Would you print the records below word for word, without the pictures?

===== Available data =====

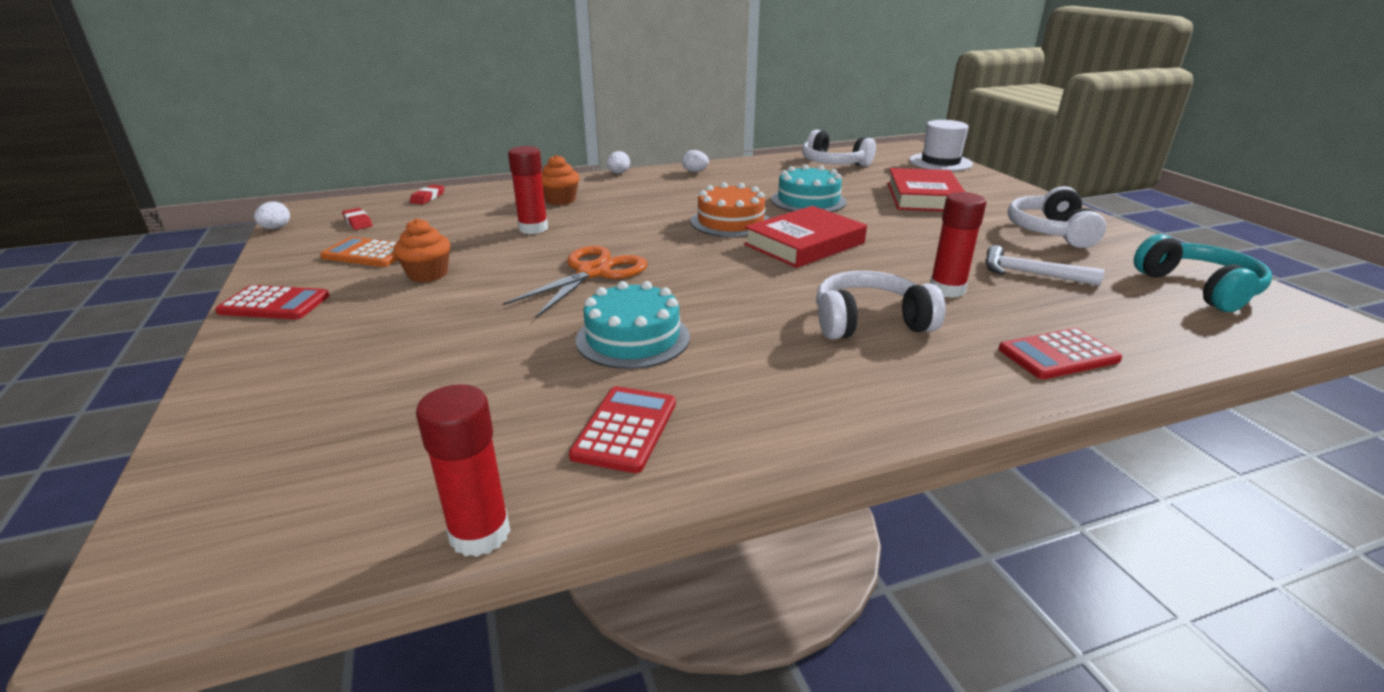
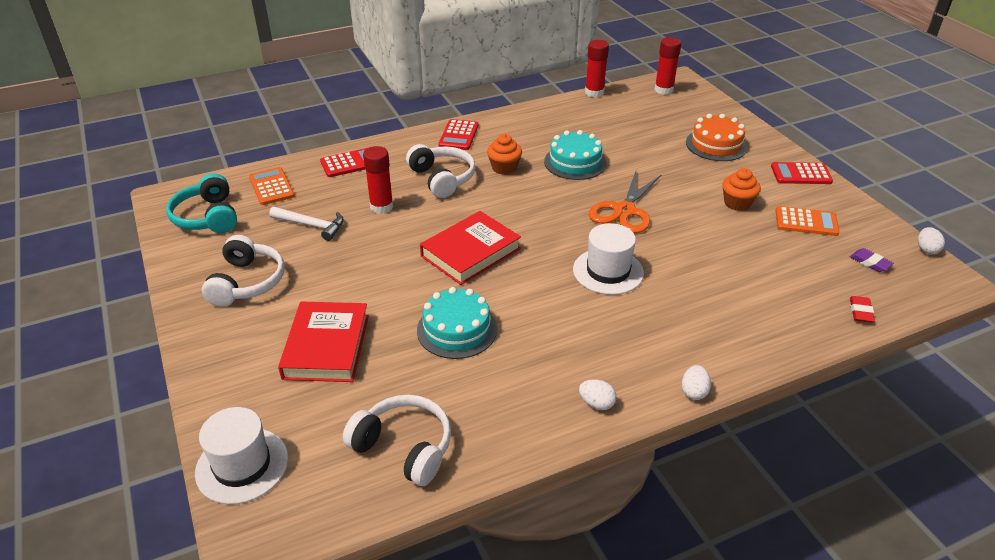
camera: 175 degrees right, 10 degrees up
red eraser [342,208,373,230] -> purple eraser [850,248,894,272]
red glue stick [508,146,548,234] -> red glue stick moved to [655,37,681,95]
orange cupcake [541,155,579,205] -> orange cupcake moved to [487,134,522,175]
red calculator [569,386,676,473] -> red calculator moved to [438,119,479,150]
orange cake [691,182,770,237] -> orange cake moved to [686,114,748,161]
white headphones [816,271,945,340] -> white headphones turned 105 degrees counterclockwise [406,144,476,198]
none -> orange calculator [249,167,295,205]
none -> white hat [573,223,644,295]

=====

» **Exercise solution**:
camera: 175 degrees right, 10 degrees up
red eraser [342,208,373,230] -> purple eraser [850,248,894,272]
red glue stick [508,146,548,234] -> red glue stick moved to [655,37,681,95]
orange cupcake [541,155,579,205] -> orange cupcake moved to [487,134,522,175]
red calculator [569,386,676,473] -> red calculator moved to [438,119,479,150]
orange cake [691,182,770,237] -> orange cake moved to [686,114,748,161]
white headphones [816,271,945,340] -> white headphones turned 105 degrees counterclockwise [406,144,476,198]
none -> orange calculator [249,167,295,205]
none -> white hat [573,223,644,295]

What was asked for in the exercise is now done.